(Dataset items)
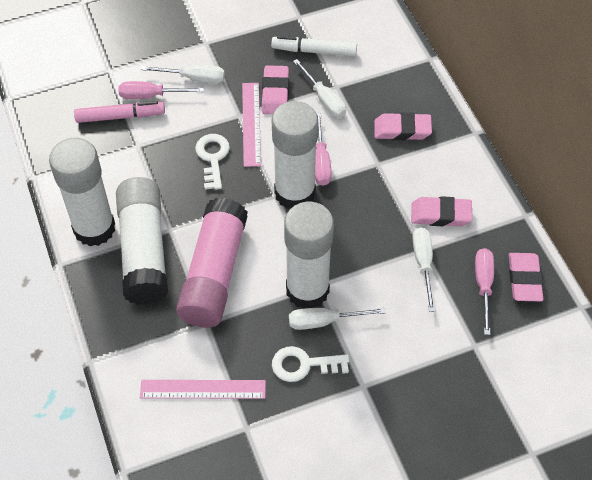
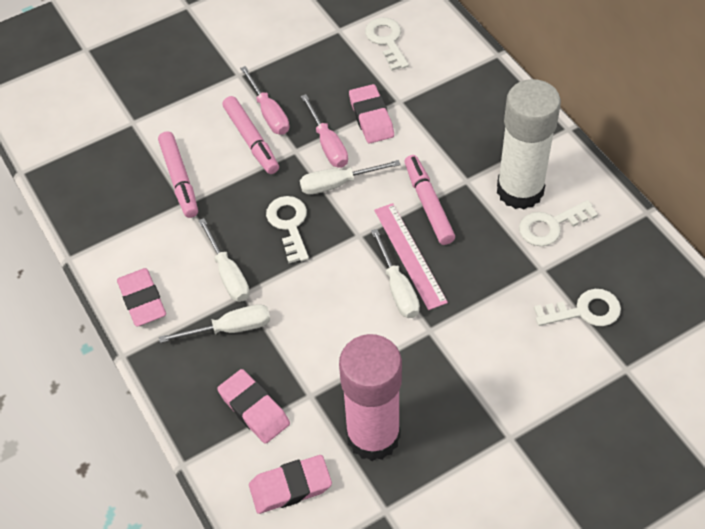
pink marker: 1 -> 3
pink ruler: 2 -> 1
pink screwdriver: 3 -> 2
white glue stick: 4 -> 1
white key: 2 -> 4
white marker: 1 -> 0

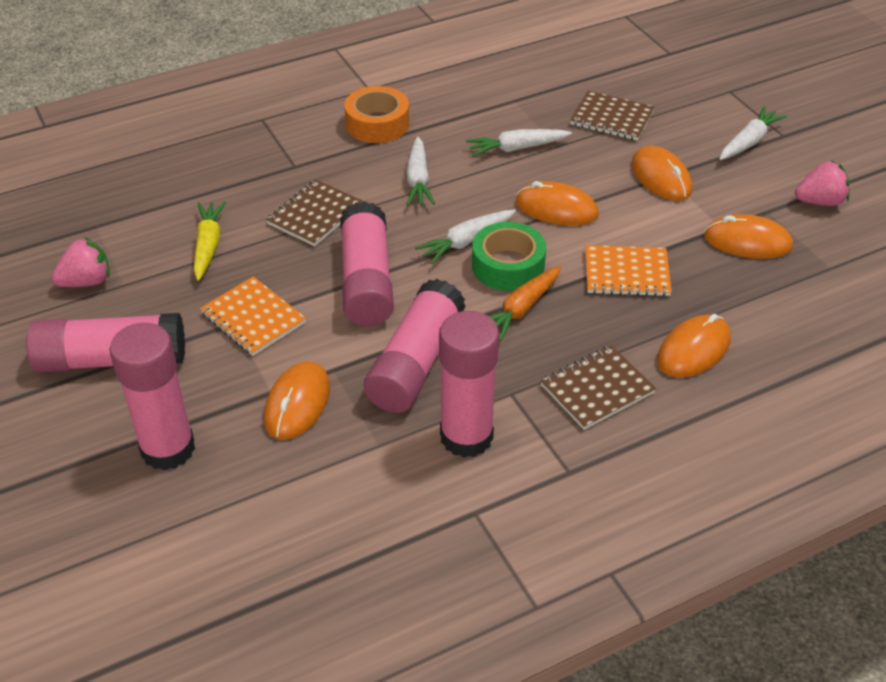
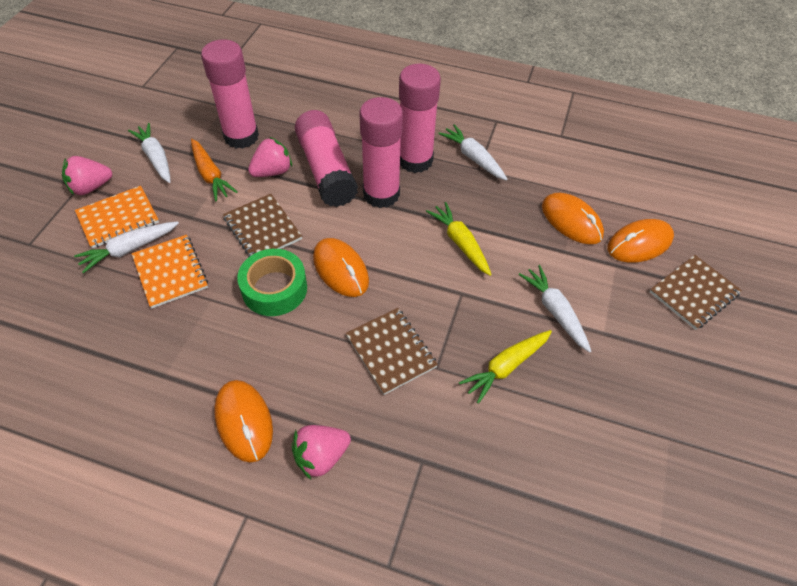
orange mouse: 5 -> 4
orange tape: 1 -> 0
pink glue stick: 5 -> 4
pink strawberry: 2 -> 3
yellow carrot: 1 -> 2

- How to complete this task
Say how many lines in the data hold the string "white". No other content should accompany the number.

- Expected answer
3